Collected data

....................

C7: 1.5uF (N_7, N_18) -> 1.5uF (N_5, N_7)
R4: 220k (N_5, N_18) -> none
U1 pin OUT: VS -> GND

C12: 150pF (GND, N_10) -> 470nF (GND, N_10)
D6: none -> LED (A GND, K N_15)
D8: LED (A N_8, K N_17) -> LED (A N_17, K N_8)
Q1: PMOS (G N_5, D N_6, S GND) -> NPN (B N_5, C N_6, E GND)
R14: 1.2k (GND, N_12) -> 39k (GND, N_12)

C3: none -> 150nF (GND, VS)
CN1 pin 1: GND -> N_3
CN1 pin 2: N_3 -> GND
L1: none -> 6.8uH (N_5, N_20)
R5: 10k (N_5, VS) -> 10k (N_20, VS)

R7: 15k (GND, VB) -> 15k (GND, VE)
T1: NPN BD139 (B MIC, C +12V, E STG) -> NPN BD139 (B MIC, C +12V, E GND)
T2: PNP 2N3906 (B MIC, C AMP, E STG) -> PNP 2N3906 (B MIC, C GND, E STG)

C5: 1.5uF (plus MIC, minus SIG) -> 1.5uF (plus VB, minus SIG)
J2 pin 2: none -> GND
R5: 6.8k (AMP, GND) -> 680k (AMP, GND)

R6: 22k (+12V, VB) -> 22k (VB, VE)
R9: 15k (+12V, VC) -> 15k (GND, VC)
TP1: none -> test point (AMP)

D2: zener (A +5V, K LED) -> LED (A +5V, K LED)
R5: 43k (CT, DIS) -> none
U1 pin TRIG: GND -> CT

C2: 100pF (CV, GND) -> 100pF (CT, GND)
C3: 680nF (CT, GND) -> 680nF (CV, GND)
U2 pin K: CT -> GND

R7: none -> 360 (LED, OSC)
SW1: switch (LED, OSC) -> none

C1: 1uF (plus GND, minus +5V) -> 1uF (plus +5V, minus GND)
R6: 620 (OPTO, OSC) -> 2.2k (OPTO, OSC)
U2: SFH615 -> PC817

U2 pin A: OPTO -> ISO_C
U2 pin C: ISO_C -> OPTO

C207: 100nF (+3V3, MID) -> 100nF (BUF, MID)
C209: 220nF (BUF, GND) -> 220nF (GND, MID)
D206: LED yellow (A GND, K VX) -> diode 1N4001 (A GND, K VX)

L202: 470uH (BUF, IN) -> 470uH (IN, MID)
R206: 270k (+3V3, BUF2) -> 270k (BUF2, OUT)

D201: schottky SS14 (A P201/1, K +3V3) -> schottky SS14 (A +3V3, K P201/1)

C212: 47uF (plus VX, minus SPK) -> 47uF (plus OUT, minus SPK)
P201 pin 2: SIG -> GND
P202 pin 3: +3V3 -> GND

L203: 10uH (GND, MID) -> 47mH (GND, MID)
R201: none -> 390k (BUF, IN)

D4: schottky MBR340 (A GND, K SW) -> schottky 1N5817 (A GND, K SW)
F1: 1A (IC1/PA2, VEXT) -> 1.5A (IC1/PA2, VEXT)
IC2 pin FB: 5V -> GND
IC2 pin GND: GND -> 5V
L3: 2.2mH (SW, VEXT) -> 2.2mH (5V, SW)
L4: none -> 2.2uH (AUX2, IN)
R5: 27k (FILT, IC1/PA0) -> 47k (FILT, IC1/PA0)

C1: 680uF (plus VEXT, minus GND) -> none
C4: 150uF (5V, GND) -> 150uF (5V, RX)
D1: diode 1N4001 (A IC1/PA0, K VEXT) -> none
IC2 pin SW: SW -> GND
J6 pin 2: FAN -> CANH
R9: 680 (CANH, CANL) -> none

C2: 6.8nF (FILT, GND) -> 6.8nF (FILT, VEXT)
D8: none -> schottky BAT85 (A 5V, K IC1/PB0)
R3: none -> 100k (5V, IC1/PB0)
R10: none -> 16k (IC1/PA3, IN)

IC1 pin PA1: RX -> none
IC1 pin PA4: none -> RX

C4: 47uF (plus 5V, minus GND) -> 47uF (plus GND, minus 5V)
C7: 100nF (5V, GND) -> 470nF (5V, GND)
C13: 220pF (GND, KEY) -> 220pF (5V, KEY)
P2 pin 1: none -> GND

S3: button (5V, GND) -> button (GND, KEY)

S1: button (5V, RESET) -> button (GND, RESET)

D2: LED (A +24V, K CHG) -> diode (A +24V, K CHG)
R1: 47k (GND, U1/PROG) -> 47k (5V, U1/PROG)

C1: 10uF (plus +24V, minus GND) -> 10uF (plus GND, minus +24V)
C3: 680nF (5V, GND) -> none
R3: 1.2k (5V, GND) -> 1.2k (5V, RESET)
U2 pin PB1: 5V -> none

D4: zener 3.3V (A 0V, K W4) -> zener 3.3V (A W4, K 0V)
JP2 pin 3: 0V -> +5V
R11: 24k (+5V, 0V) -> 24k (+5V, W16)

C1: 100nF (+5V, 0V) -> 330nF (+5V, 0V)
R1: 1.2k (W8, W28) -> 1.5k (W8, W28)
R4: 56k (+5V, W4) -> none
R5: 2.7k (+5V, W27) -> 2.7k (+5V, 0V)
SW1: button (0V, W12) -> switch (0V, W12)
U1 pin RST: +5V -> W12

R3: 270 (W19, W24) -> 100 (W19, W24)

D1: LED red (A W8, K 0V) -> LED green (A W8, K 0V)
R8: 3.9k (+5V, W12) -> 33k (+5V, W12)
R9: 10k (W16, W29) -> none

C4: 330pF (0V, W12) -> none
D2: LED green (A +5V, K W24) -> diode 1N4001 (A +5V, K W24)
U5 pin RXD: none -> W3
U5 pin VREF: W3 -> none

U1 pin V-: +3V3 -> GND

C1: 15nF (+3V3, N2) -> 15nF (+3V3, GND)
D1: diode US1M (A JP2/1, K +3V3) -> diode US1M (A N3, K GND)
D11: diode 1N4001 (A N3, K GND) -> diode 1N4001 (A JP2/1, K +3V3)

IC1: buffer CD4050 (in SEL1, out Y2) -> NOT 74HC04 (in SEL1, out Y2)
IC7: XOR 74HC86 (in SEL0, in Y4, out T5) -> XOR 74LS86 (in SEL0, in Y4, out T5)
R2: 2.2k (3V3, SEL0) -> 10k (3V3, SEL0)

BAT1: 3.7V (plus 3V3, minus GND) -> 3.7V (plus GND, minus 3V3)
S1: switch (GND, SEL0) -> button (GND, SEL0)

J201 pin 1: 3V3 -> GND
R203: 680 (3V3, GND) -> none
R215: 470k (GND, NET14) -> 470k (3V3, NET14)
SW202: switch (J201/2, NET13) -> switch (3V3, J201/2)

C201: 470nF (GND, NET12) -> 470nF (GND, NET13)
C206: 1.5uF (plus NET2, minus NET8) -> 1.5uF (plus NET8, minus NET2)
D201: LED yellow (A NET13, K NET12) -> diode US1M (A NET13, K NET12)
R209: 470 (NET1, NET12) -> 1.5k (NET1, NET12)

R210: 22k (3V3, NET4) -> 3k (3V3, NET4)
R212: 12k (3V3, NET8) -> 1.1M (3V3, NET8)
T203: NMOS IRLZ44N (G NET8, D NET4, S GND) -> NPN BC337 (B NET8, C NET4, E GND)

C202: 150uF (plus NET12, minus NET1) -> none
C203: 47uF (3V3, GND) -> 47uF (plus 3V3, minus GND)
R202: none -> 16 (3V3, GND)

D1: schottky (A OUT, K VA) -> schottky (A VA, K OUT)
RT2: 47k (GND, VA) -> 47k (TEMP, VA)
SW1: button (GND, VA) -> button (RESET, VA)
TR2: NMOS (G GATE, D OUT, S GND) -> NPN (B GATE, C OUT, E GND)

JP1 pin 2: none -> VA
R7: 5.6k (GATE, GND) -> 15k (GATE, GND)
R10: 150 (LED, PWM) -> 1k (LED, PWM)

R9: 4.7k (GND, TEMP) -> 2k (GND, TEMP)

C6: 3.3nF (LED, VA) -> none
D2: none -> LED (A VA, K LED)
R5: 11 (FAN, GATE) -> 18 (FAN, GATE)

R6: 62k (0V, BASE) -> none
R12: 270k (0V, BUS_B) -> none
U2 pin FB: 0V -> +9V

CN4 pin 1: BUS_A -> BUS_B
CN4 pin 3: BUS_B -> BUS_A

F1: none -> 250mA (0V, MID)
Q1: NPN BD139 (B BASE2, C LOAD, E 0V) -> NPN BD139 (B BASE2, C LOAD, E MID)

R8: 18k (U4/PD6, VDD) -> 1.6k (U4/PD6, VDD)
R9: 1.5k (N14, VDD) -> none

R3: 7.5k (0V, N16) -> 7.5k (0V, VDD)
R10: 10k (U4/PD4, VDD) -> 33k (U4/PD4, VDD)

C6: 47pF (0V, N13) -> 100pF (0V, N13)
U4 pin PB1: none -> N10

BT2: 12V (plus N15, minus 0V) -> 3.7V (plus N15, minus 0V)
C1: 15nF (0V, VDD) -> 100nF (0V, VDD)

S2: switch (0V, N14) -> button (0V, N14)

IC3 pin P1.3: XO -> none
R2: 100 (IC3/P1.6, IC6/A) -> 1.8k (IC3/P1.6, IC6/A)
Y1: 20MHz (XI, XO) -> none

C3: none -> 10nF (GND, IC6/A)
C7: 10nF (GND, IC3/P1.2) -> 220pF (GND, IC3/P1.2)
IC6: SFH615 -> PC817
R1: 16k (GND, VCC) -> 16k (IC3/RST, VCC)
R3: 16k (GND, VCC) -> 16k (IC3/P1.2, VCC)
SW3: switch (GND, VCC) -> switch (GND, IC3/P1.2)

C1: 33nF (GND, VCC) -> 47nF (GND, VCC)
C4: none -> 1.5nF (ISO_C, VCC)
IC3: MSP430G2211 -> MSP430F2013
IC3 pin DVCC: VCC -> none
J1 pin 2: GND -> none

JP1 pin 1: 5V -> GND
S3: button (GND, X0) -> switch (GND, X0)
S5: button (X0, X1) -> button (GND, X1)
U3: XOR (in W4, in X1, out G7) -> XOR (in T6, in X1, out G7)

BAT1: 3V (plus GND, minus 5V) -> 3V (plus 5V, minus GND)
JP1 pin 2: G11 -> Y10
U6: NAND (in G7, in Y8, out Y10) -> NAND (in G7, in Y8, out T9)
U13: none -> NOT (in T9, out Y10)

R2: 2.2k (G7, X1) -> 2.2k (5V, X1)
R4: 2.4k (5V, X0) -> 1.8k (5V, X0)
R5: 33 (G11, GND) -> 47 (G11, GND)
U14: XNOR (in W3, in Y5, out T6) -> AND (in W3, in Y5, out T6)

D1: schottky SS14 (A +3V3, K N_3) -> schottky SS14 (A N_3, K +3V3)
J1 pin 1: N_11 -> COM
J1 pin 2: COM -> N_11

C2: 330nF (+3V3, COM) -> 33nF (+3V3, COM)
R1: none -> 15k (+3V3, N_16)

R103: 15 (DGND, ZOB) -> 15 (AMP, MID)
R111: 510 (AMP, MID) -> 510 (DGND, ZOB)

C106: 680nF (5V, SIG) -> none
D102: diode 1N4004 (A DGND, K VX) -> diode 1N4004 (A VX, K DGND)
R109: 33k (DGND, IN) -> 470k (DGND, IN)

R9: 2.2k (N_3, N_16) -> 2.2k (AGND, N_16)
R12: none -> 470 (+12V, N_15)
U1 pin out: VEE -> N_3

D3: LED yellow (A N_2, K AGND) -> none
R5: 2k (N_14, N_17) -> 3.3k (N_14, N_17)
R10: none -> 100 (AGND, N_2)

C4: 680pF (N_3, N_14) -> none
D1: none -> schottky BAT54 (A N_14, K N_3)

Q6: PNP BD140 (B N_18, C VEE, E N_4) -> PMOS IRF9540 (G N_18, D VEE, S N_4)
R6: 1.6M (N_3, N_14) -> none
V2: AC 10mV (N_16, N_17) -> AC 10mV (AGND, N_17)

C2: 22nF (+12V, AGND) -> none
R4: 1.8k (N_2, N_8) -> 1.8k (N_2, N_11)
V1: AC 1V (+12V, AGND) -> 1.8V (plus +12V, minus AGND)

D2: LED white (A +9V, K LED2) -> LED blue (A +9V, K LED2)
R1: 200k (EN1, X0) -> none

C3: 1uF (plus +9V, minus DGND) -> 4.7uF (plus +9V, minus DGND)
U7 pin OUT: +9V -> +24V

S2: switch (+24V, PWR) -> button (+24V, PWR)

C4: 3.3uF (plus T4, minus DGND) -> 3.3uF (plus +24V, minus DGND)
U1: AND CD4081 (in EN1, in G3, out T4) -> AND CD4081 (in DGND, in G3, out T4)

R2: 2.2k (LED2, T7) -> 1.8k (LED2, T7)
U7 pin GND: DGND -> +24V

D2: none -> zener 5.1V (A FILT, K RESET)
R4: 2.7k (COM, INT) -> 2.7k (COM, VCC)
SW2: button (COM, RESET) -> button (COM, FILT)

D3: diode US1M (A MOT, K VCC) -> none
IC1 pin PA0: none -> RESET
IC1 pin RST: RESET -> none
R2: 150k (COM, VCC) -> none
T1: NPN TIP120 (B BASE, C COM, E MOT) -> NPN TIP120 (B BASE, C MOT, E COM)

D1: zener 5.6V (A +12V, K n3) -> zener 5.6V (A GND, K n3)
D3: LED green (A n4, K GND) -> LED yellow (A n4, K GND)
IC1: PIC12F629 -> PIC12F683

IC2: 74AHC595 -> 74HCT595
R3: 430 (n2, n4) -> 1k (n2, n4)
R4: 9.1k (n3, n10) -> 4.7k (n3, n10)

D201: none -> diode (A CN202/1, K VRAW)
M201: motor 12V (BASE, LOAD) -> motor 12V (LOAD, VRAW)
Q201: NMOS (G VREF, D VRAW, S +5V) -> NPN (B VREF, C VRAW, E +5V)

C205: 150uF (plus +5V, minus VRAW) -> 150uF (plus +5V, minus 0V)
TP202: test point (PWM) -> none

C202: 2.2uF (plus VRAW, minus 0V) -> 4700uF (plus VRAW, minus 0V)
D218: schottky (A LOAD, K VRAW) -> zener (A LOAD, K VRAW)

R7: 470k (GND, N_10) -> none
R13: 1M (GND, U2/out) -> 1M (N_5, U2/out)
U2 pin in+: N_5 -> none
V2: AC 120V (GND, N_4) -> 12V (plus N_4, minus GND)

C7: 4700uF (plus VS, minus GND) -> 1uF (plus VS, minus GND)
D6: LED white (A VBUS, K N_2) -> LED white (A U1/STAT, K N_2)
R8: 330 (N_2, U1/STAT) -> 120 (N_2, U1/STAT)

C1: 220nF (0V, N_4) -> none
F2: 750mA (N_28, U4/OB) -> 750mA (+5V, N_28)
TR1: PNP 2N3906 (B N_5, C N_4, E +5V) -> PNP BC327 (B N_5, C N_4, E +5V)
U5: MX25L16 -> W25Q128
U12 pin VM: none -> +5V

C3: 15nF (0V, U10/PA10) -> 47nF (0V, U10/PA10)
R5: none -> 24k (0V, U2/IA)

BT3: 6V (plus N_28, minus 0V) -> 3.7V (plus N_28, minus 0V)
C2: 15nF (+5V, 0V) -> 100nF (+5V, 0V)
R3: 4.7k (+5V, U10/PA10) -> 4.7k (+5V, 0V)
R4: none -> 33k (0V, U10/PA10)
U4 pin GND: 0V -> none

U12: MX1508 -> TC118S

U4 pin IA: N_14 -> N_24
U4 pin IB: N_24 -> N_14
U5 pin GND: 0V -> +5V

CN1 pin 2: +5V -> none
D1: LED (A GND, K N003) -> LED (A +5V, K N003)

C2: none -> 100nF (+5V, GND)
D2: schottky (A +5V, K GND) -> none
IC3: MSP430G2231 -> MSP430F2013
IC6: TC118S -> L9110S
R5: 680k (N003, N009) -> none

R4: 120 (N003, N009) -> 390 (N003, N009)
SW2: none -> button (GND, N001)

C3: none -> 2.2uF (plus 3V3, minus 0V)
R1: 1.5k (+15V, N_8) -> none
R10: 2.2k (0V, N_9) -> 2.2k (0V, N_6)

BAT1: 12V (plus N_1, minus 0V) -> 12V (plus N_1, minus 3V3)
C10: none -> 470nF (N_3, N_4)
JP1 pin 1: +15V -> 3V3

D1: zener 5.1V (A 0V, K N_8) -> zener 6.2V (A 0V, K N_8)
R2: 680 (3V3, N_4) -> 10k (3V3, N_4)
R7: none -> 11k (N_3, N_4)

....................

Copy range, inclusive: the line holding "C3: none -> 150nF (GND, VS)" to the line holding "TP1: none -> test point (AMP)". Reproduce exactly those lines of the records above and no others.

_Answer for this exercise_.
C3: none -> 150nF (GND, VS)
CN1 pin 1: GND -> N_3
CN1 pin 2: N_3 -> GND
L1: none -> 6.8uH (N_5, N_20)
R5: 10k (N_5, VS) -> 10k (N_20, VS)

R7: 15k (GND, VB) -> 15k (GND, VE)
T1: NPN BD139 (B MIC, C +12V, E STG) -> NPN BD139 (B MIC, C +12V, E GND)
T2: PNP 2N3906 (B MIC, C AMP, E STG) -> PNP 2N3906 (B MIC, C GND, E STG)

C5: 1.5uF (plus MIC, minus SIG) -> 1.5uF (plus VB, minus SIG)
J2 pin 2: none -> GND
R5: 6.8k (AMP, GND) -> 680k (AMP, GND)

R6: 22k (+12V, VB) -> 22k (VB, VE)
R9: 15k (+12V, VC) -> 15k (GND, VC)
TP1: none -> test point (AMP)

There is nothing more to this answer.